Version comparison data:

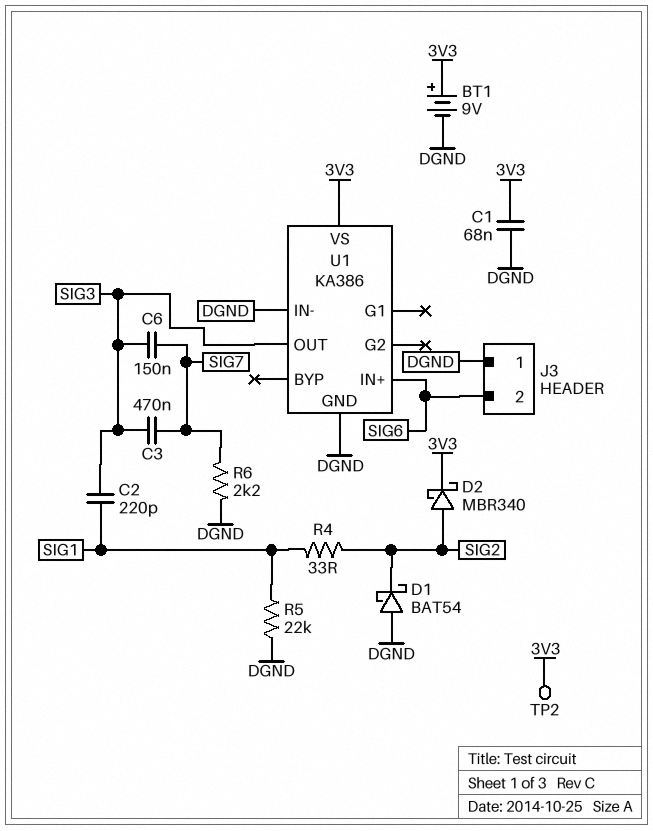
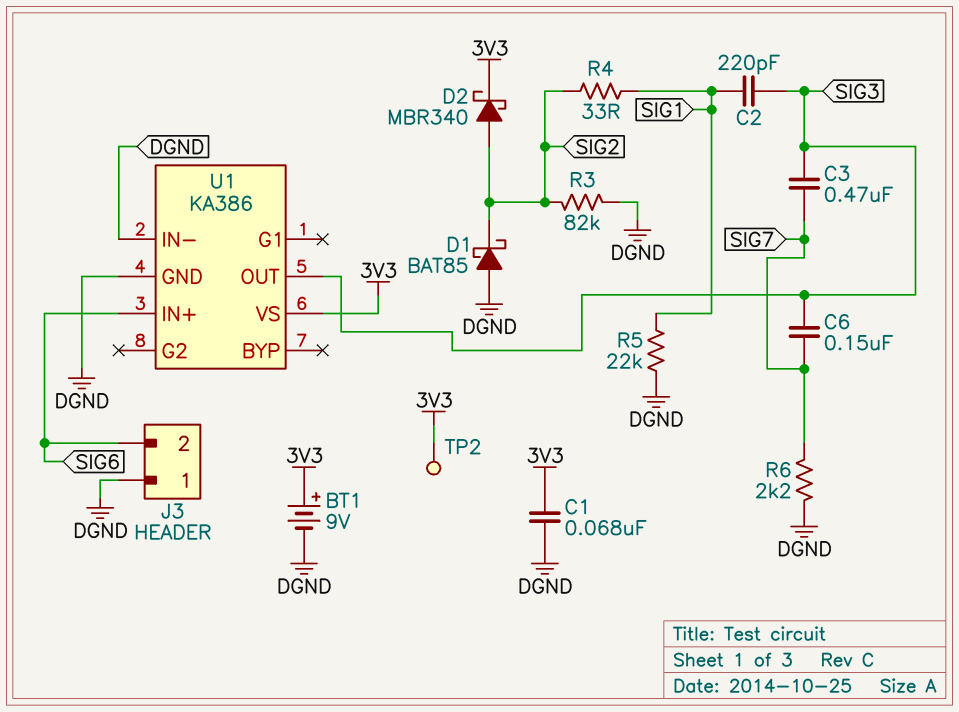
D1: schottky BAT54 (A DGND, K SIG2) -> schottky BAT85 (A DGND, K SIG2)
R3: none -> 82k (DGND, SIG2)

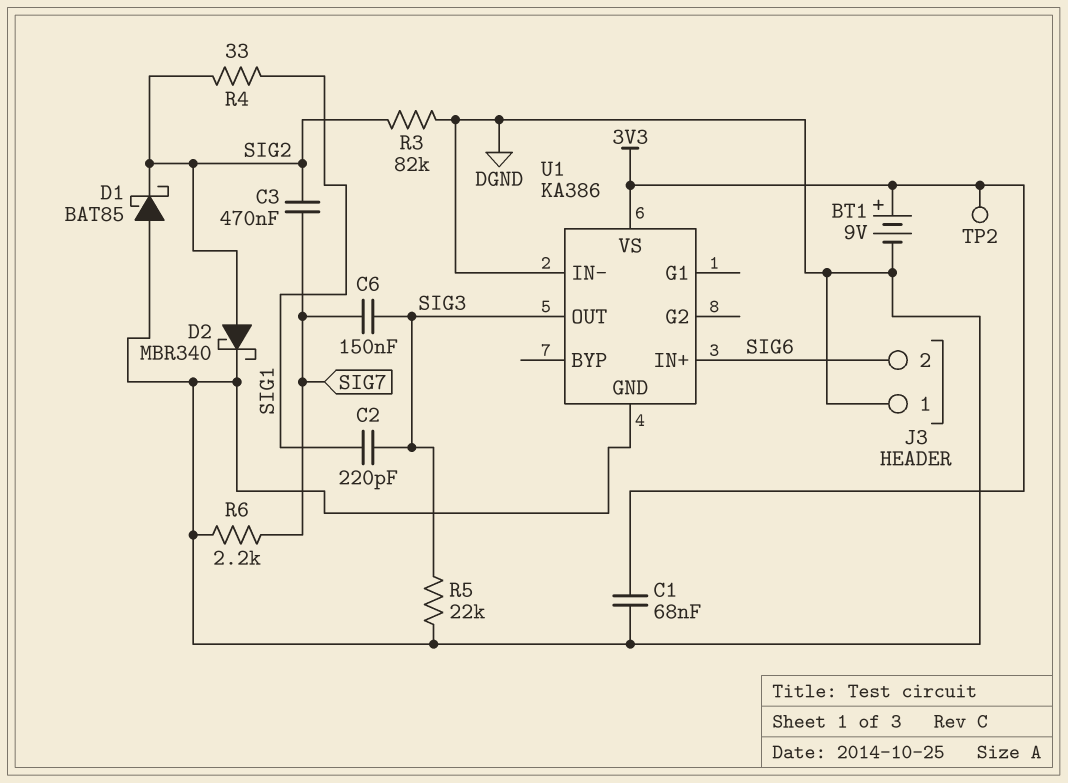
C3: 470nF (SIG3, SIG7) -> 470nF (SIG2, SIG7)
D2: schottky MBR340 (A SIG2, K 3V3) -> schottky MBR340 (A SIG2, K DGND)
R5: 22k (DGND, SIG1) -> 22k (DGND, SIG3)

What the exercise asks: Copy the entries exactly. Leave out the images.

Solution:
D1: schottky BAT54 (A DGND, K SIG2) -> schottky BAT85 (A DGND, K SIG2)
R3: none -> 82k (DGND, SIG2)

C3: 470nF (SIG3, SIG7) -> 470nF (SIG2, SIG7)
D2: schottky MBR340 (A SIG2, K 3V3) -> schottky MBR340 (A SIG2, K DGND)
R5: 22k (DGND, SIG1) -> 22k (DGND, SIG3)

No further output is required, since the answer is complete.